_Task directions_. Below are entries with pictures among them; reproduce exactly, and only, the lines from the one containing "STEPPER3 pin IN3: D5 -> TX" down to the one containing "STEPPER3 pin IN1: D3 -> D0", without the pictures.

_Exercise material_.
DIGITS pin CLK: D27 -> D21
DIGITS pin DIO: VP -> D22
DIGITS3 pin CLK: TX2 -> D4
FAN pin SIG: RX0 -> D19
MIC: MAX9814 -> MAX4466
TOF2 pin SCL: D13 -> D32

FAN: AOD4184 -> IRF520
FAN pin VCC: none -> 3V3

...

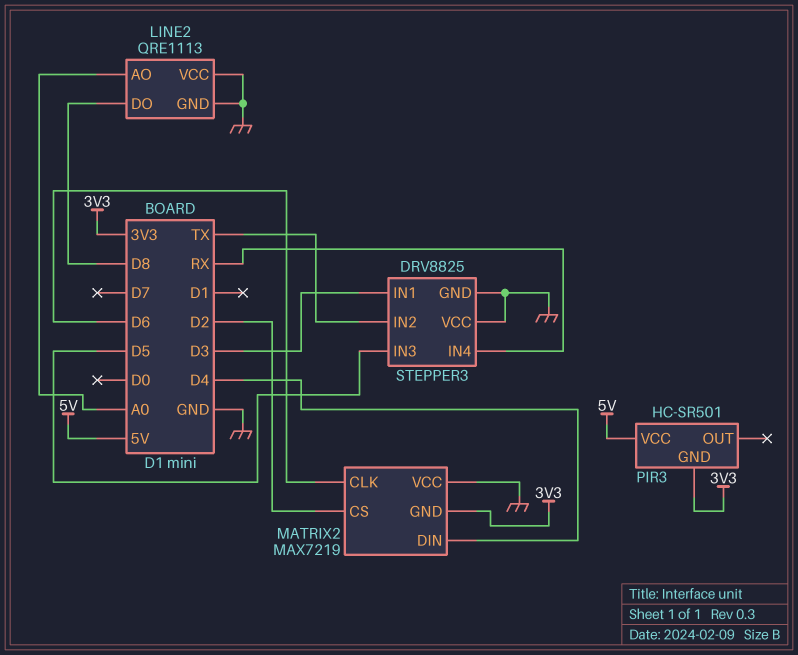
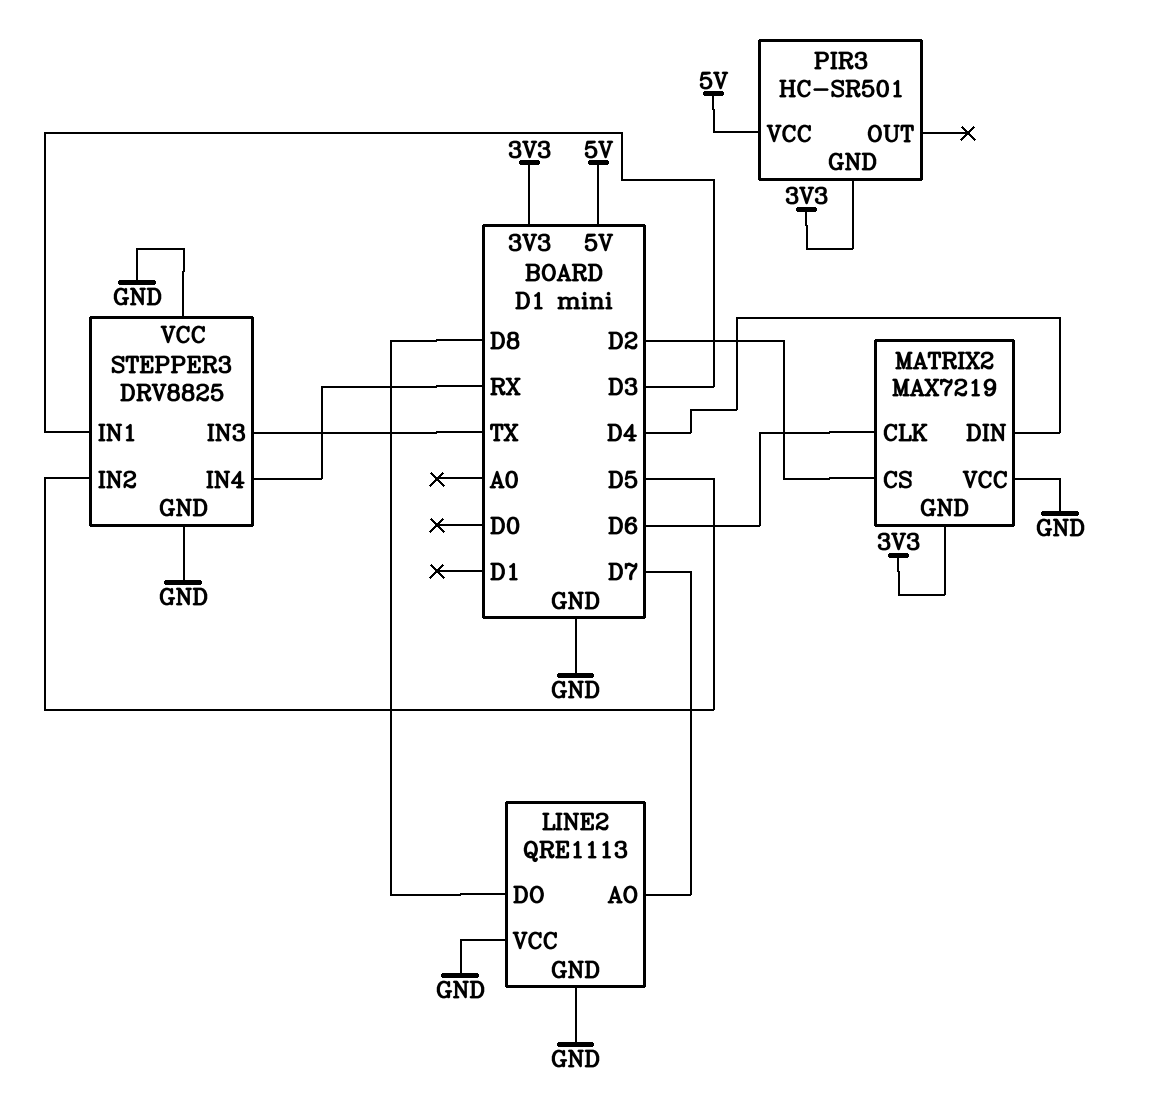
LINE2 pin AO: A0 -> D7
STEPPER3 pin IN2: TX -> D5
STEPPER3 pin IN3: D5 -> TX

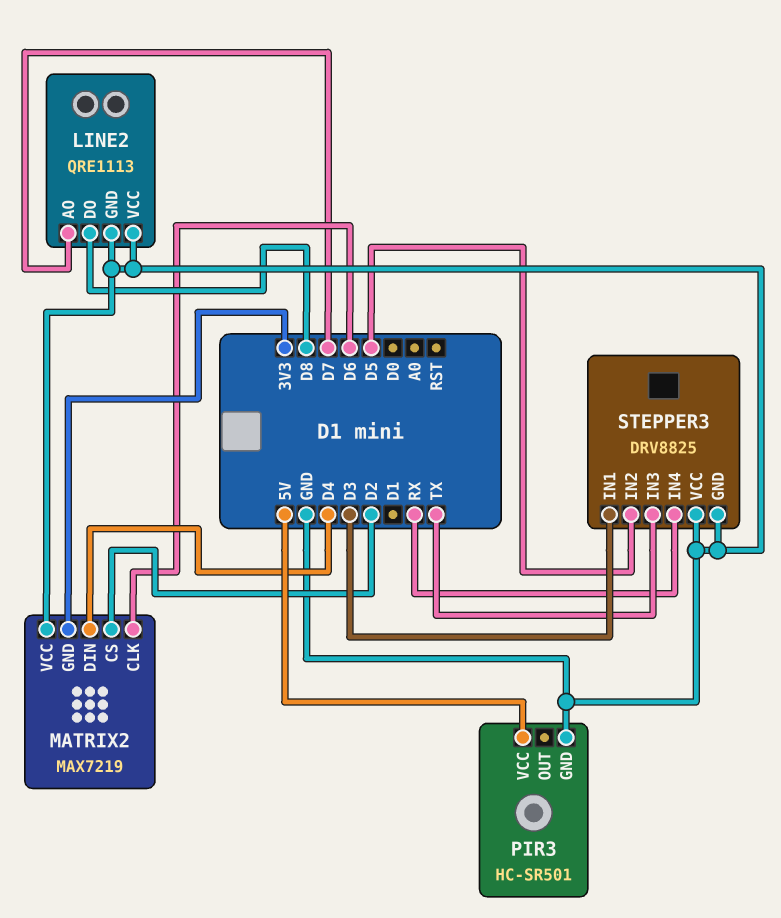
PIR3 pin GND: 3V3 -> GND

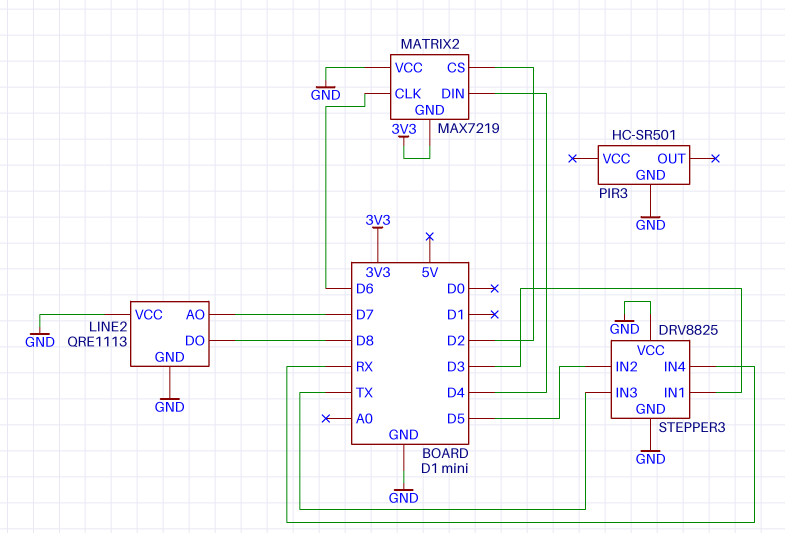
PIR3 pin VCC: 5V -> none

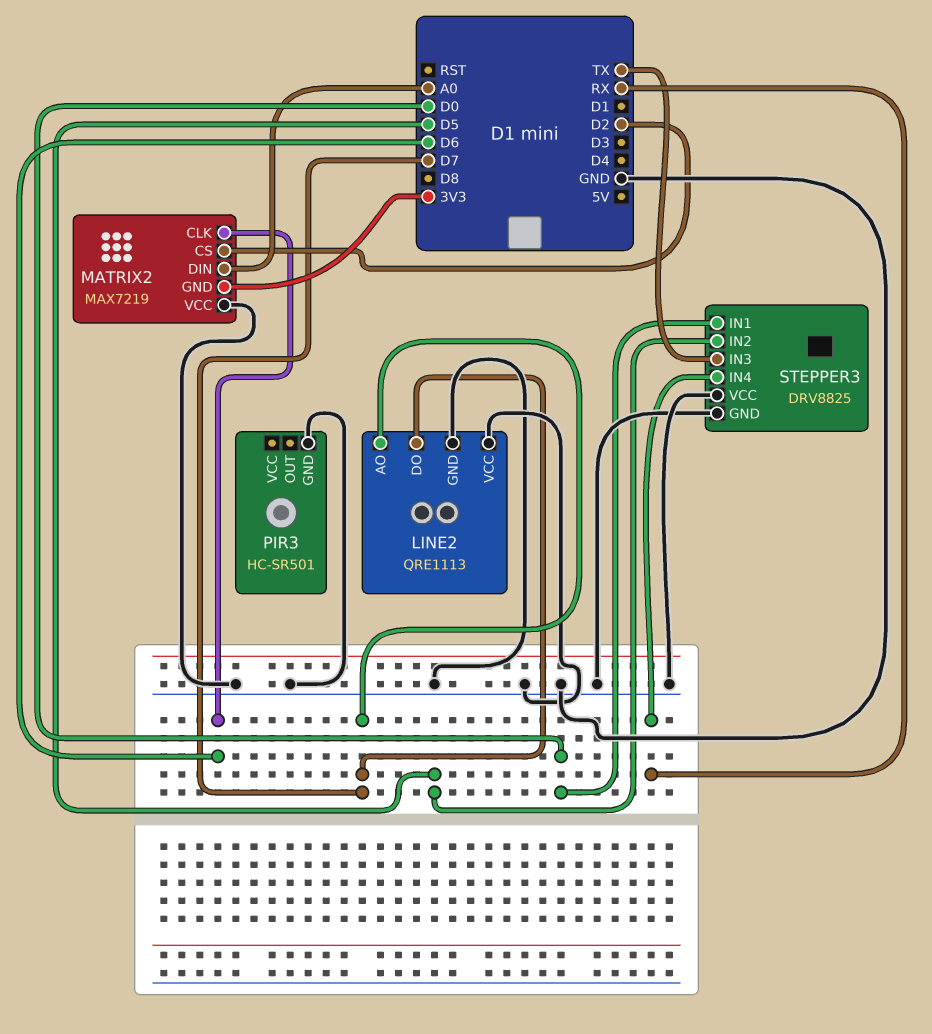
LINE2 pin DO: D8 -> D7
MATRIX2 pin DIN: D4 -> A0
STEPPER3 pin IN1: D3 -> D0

--

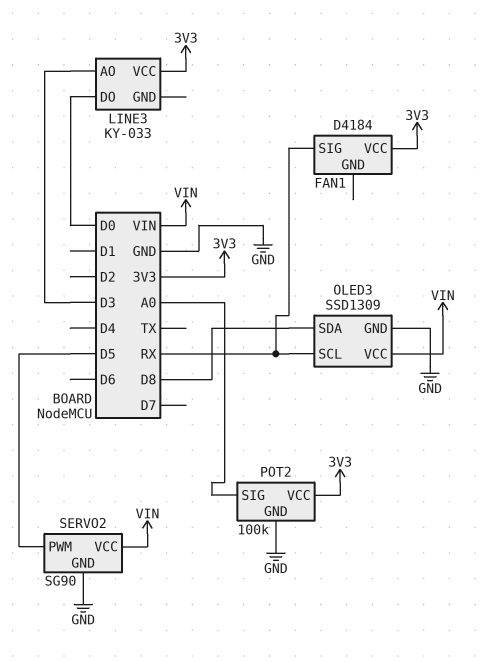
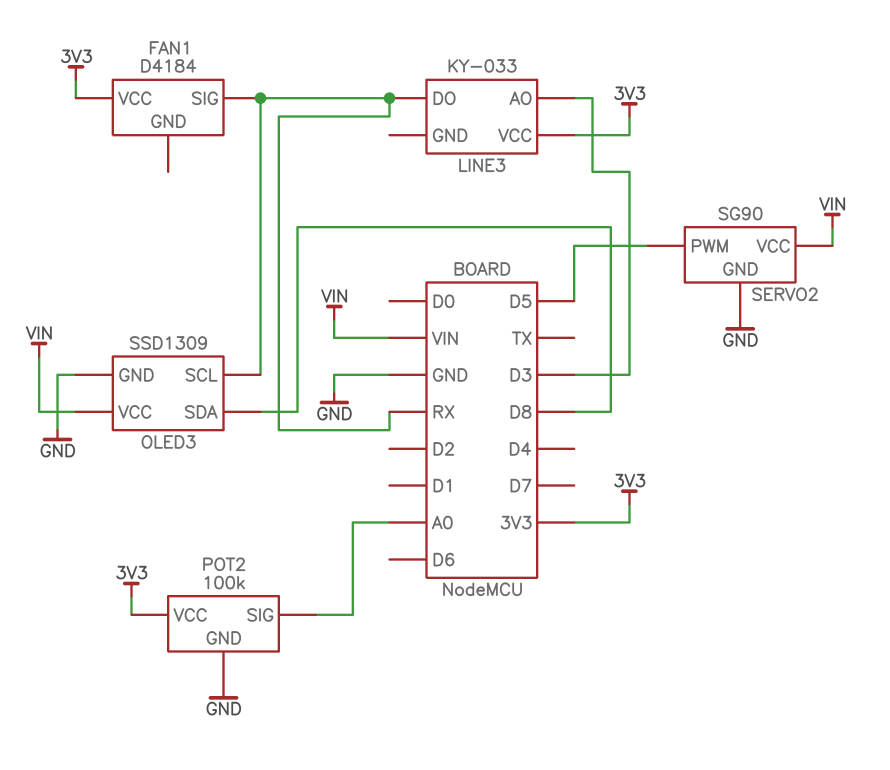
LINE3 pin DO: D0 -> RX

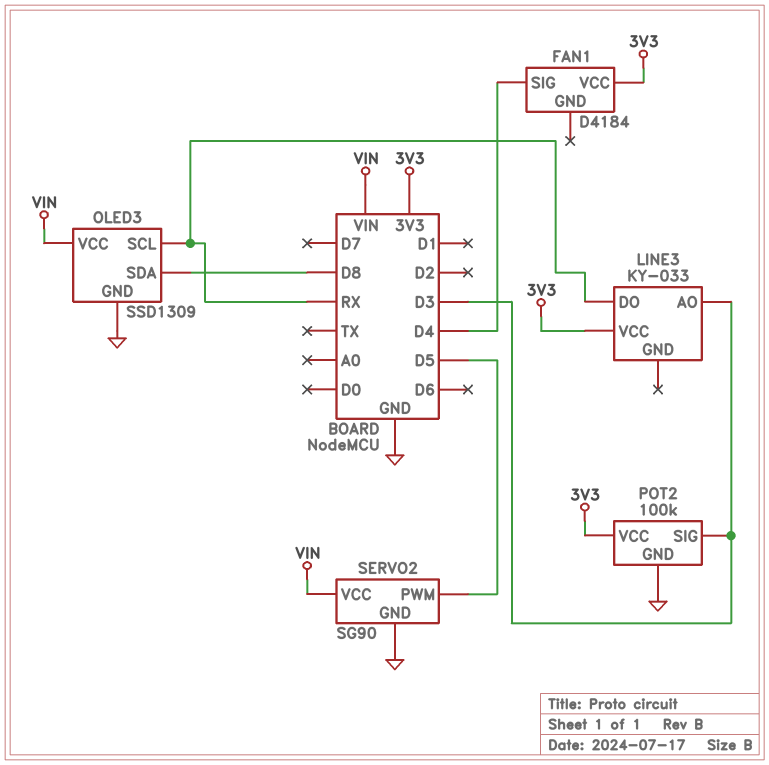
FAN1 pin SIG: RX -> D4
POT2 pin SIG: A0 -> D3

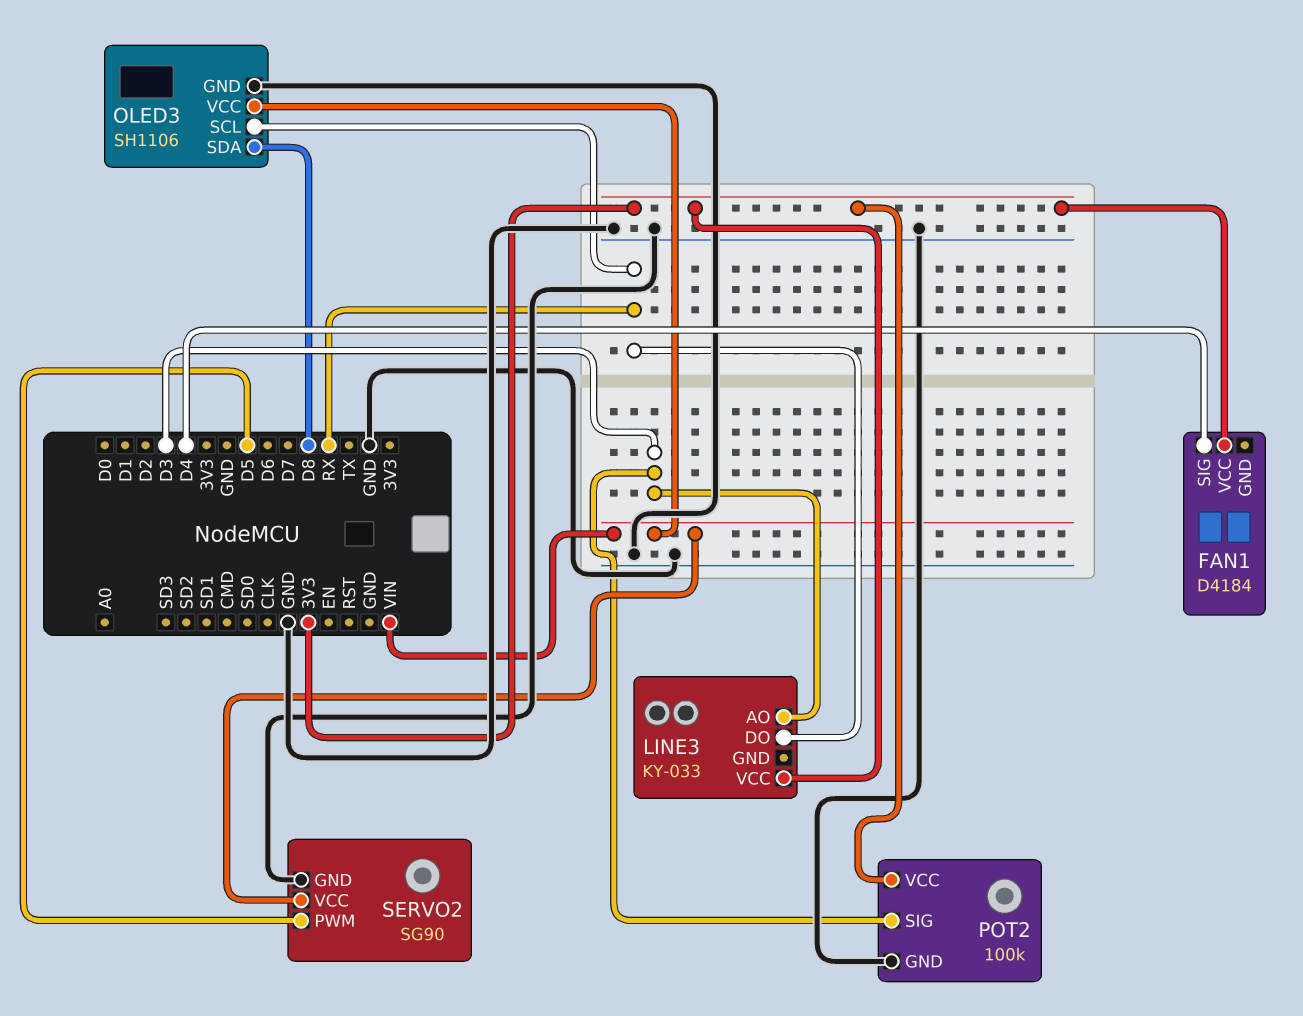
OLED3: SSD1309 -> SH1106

_Exercise result_.
STEPPER3 pin IN3: D5 -> TX

PIR3 pin GND: 3V3 -> GND

PIR3 pin VCC: 5V -> none

LINE2 pin DO: D8 -> D7
MATRIX2 pin DIN: D4 -> A0
STEPPER3 pin IN1: D3 -> D0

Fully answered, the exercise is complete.